**GIVEN DATA**
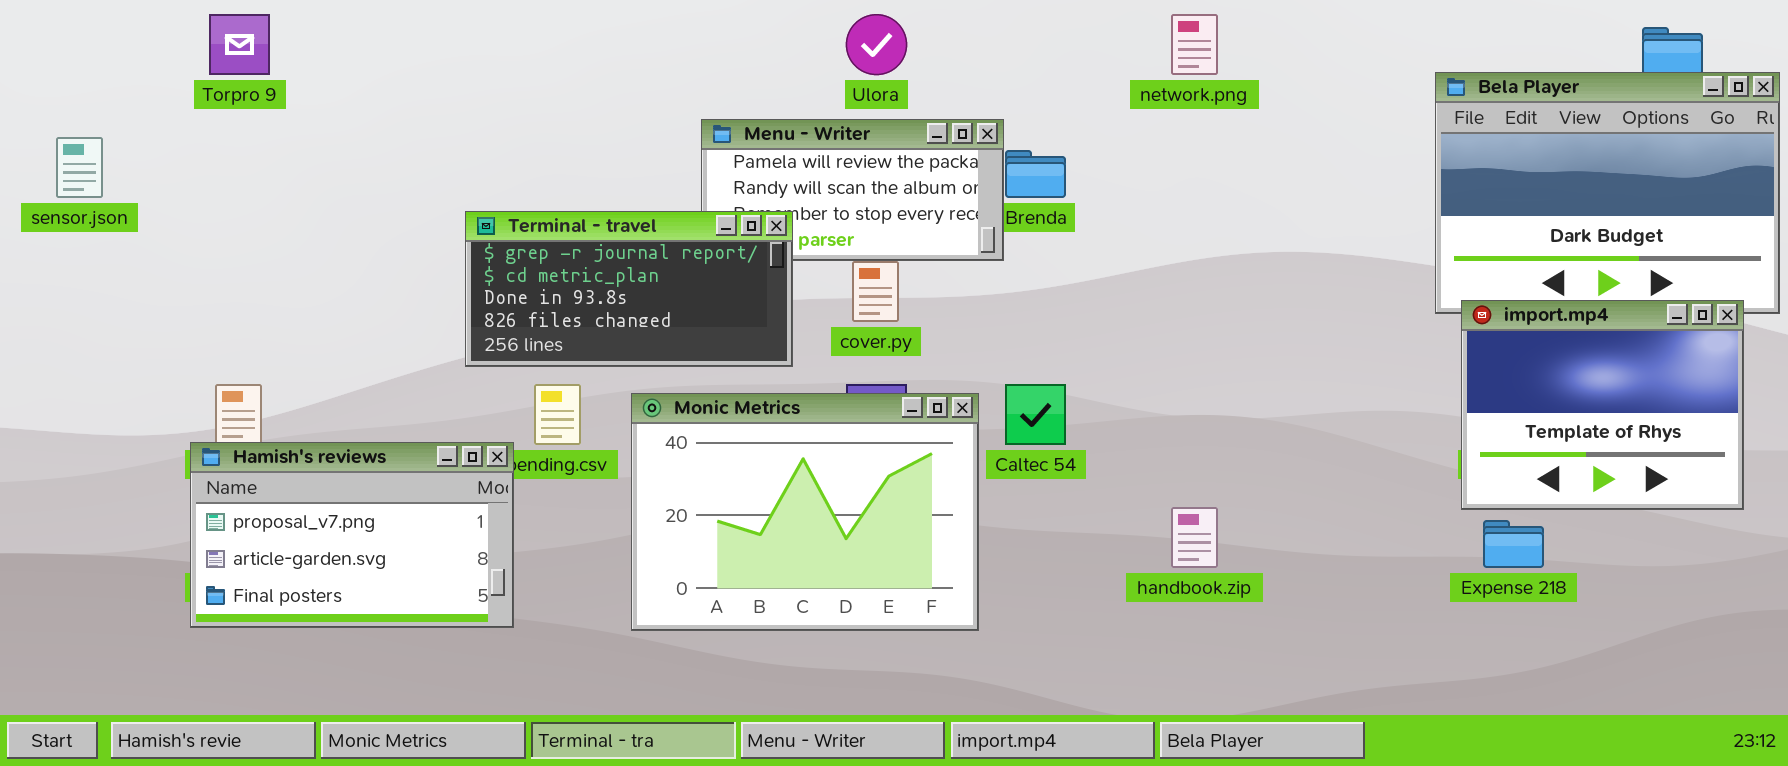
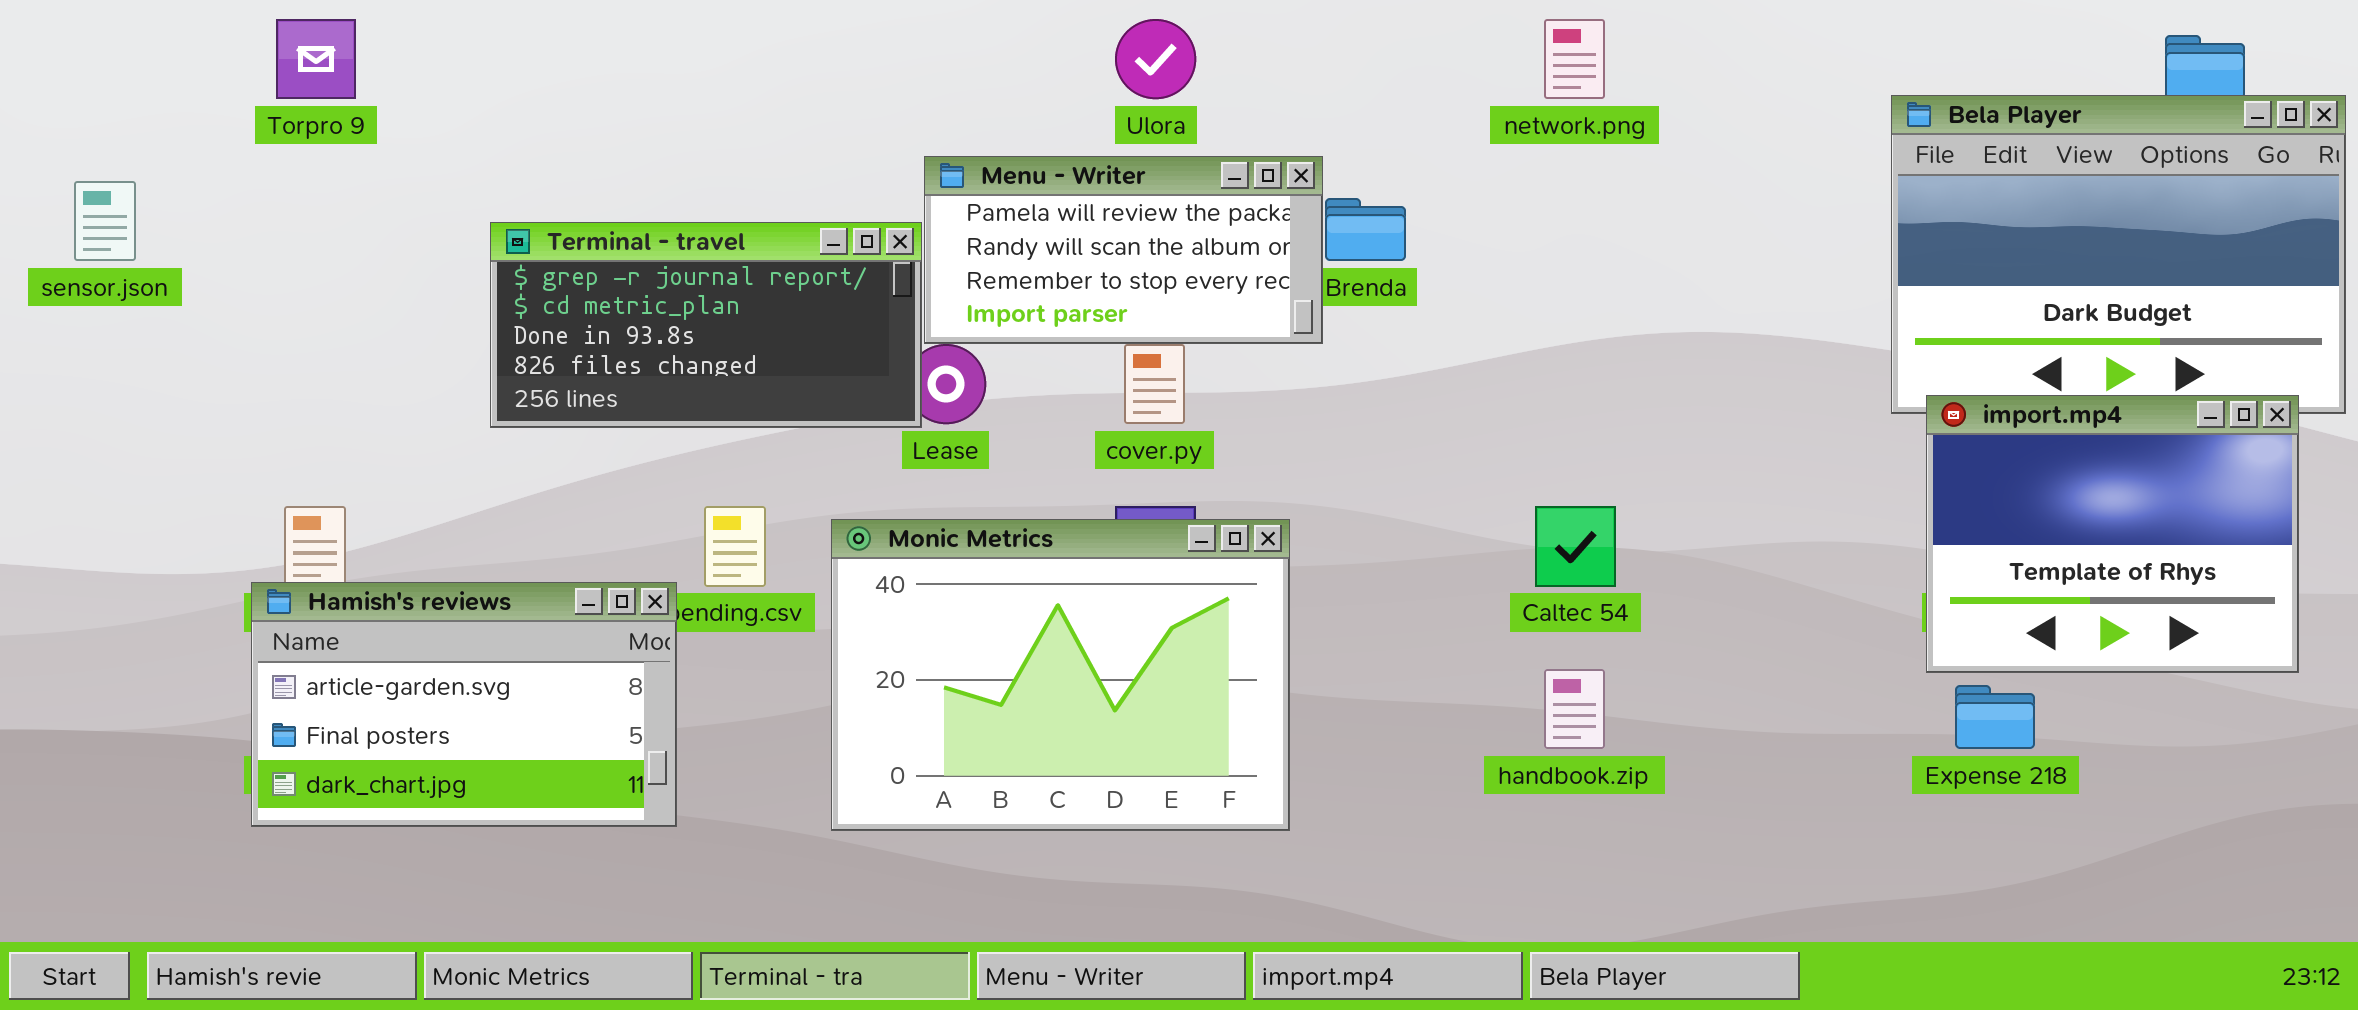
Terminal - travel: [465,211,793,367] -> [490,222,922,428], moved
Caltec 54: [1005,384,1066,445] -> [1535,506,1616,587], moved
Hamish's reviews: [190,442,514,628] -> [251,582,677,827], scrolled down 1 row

---

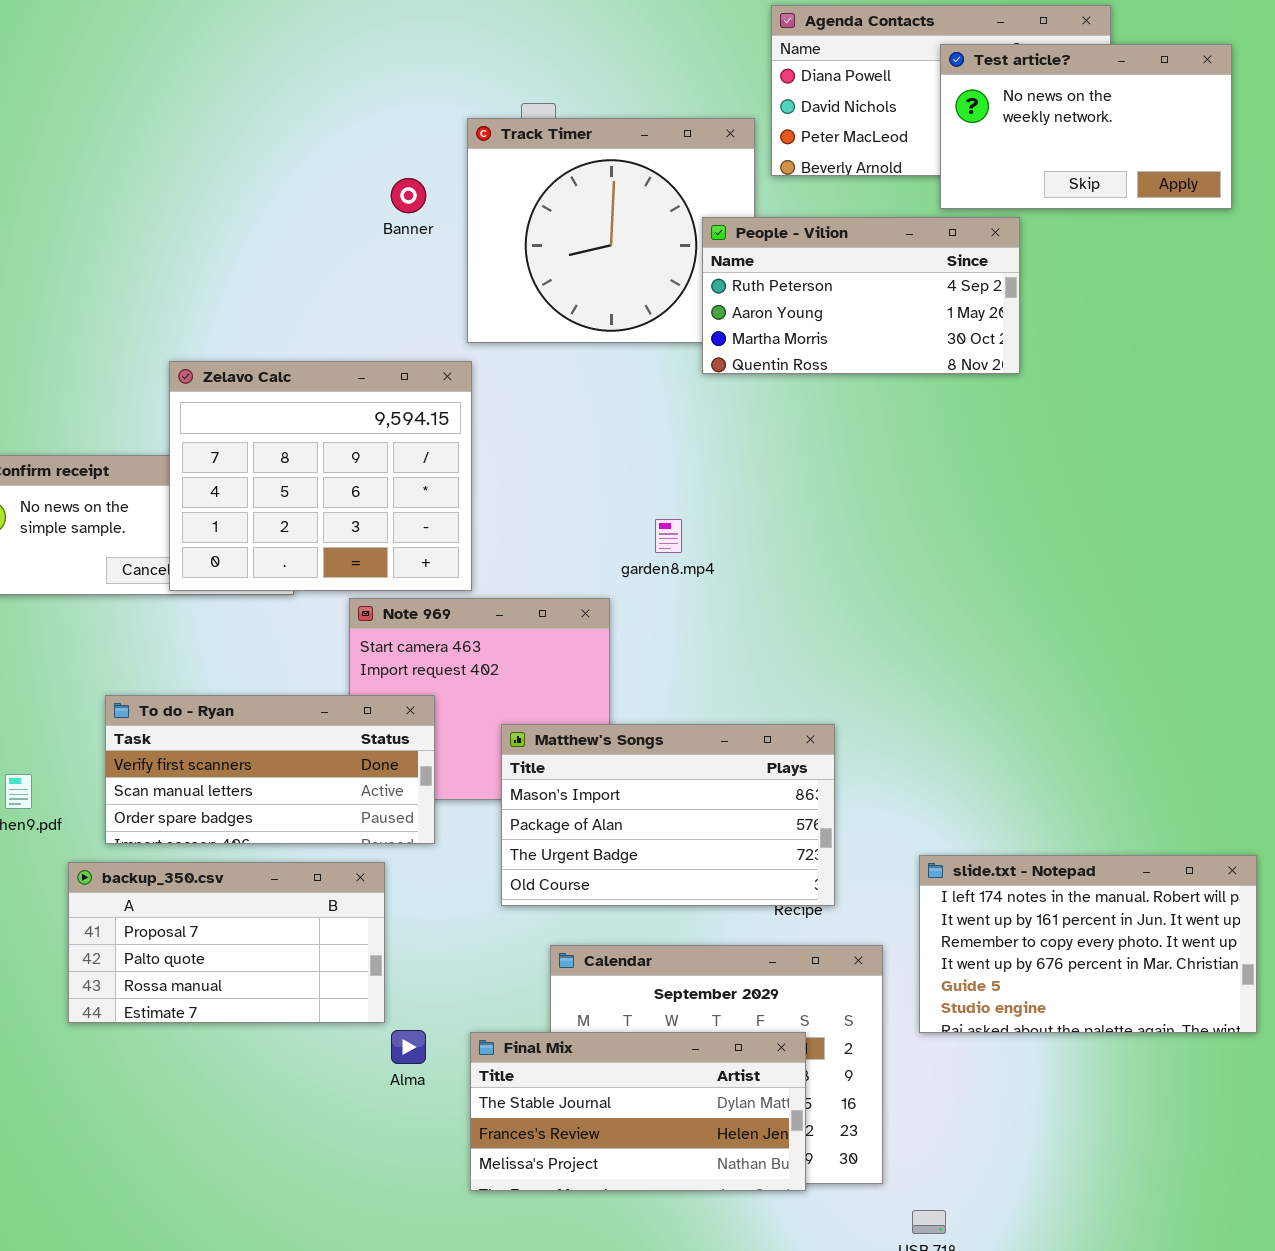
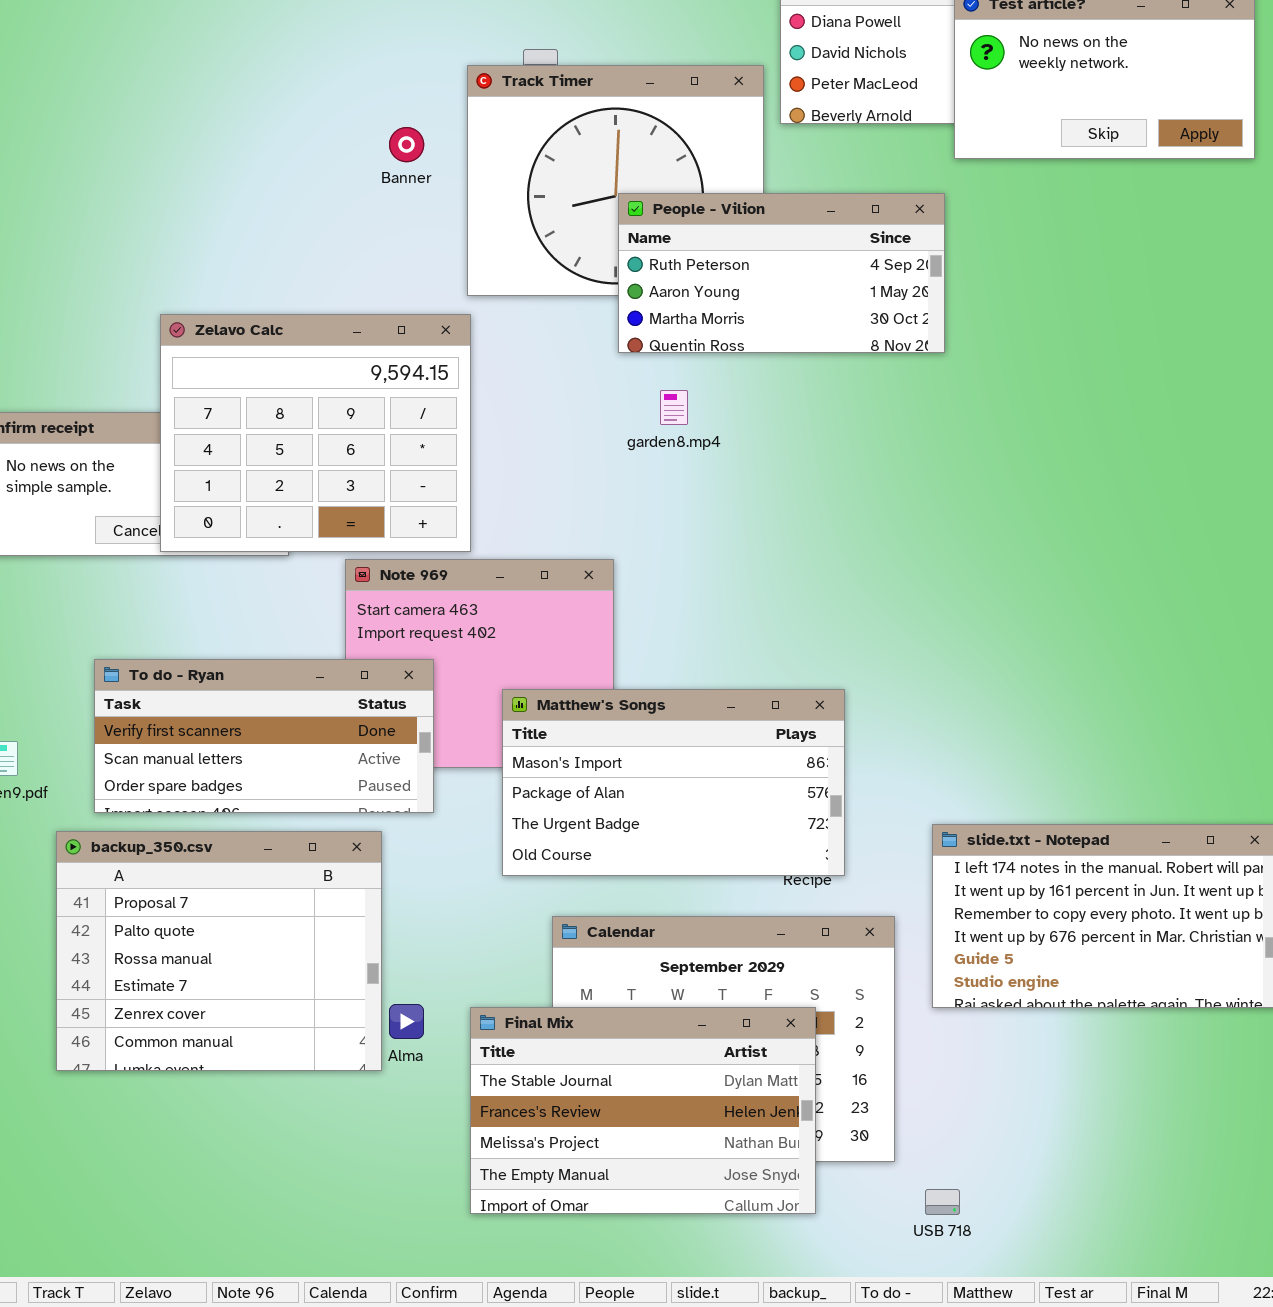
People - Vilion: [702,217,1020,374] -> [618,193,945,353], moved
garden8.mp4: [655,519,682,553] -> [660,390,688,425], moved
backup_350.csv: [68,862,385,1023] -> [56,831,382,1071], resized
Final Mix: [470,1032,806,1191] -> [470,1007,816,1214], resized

...

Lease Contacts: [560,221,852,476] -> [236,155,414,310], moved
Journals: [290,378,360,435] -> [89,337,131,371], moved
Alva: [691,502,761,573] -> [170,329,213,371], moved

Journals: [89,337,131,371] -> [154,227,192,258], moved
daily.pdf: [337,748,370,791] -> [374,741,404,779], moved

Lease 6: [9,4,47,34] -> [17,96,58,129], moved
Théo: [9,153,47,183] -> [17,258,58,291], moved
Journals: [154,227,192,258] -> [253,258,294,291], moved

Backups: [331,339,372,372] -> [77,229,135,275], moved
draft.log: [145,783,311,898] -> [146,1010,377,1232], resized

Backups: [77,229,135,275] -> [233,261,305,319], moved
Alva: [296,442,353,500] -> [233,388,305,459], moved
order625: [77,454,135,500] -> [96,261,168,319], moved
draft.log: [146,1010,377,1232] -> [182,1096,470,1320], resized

**EXERCISE DESCRIPTION**
Using the entries shown above, reproduce verbatim the lines from the line bearing "Lease Contacts: [560,221,852,476]" to the line bearing "draft.log: [146,1010,377,1232] ->", inclusive.

**ANSWER TO THE EXERCISE**
Lease Contacts: [560,221,852,476] -> [236,155,414,310], moved
Journals: [290,378,360,435] -> [89,337,131,371], moved
Alva: [691,502,761,573] -> [170,329,213,371], moved

Journals: [89,337,131,371] -> [154,227,192,258], moved
daily.pdf: [337,748,370,791] -> [374,741,404,779], moved

Lease 6: [9,4,47,34] -> [17,96,58,129], moved
Théo: [9,153,47,183] -> [17,258,58,291], moved
Journals: [154,227,192,258] -> [253,258,294,291], moved

Backups: [331,339,372,372] -> [77,229,135,275], moved
draft.log: [145,783,311,898] -> [146,1010,377,1232], resized

Backups: [77,229,135,275] -> [233,261,305,319], moved
Alva: [296,442,353,500] -> [233,388,305,459], moved
order625: [77,454,135,500] -> [96,261,168,319], moved
draft.log: [146,1010,377,1232] -> [182,1096,470,1320], resized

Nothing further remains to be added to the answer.